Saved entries

──────────────────────────────

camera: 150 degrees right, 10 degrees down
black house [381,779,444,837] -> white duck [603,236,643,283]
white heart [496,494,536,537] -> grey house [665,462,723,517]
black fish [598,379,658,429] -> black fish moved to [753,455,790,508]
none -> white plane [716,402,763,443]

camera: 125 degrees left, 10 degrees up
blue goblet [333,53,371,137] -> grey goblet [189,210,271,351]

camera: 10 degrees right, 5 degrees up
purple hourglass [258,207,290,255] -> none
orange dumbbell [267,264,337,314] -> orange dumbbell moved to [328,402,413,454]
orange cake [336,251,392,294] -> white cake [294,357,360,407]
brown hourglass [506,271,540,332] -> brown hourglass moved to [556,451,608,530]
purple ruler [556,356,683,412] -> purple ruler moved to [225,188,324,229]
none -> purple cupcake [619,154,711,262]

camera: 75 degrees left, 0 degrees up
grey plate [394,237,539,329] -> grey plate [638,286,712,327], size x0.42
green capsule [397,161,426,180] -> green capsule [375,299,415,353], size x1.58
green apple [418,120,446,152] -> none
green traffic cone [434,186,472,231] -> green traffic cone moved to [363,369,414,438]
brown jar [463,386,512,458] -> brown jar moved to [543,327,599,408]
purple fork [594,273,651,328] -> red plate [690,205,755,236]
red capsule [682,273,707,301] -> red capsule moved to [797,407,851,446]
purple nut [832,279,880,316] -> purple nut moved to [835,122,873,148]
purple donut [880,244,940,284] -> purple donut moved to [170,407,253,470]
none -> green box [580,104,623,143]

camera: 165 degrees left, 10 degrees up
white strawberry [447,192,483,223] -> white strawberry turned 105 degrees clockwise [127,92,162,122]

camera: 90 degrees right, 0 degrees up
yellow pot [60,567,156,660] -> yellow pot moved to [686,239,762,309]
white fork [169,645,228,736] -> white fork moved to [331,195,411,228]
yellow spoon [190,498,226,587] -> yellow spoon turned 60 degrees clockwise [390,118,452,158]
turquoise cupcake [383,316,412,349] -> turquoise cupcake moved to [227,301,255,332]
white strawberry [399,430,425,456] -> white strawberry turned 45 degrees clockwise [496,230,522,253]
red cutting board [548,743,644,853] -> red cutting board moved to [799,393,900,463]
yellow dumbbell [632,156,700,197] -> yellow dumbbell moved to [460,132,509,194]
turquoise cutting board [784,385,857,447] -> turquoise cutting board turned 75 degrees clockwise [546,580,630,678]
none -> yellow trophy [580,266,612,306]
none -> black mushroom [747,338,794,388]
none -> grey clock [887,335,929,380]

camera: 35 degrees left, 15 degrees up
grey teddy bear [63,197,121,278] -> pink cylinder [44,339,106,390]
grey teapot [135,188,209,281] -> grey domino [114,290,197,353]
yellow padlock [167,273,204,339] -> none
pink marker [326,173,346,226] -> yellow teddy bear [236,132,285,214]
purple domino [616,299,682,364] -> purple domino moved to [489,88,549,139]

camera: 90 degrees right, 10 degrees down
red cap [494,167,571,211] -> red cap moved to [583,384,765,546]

──────────────────────────────

_PROBLEM TO WORK ON_
What is wanted is the line containing "yellow spoon [190,498,226,587]" and every line after it through the last line of the entries, printed exactly.

_TASK RESULT_
yellow spoon [190,498,226,587] -> yellow spoon turned 60 degrees clockwise [390,118,452,158]
turquoise cupcake [383,316,412,349] -> turquoise cupcake moved to [227,301,255,332]
white strawberry [399,430,425,456] -> white strawberry turned 45 degrees clockwise [496,230,522,253]
red cutting board [548,743,644,853] -> red cutting board moved to [799,393,900,463]
yellow dumbbell [632,156,700,197] -> yellow dumbbell moved to [460,132,509,194]
turquoise cutting board [784,385,857,447] -> turquoise cutting board turned 75 degrees clockwise [546,580,630,678]
none -> yellow trophy [580,266,612,306]
none -> black mushroom [747,338,794,388]
none -> grey clock [887,335,929,380]

camera: 35 degrees left, 15 degrees up
grey teddy bear [63,197,121,278] -> pink cylinder [44,339,106,390]
grey teapot [135,188,209,281] -> grey domino [114,290,197,353]
yellow padlock [167,273,204,339] -> none
pink marker [326,173,346,226] -> yellow teddy bear [236,132,285,214]
purple domino [616,299,682,364] -> purple domino moved to [489,88,549,139]

camera: 90 degrees right, 10 degrees down
red cap [494,167,571,211] -> red cap moved to [583,384,765,546]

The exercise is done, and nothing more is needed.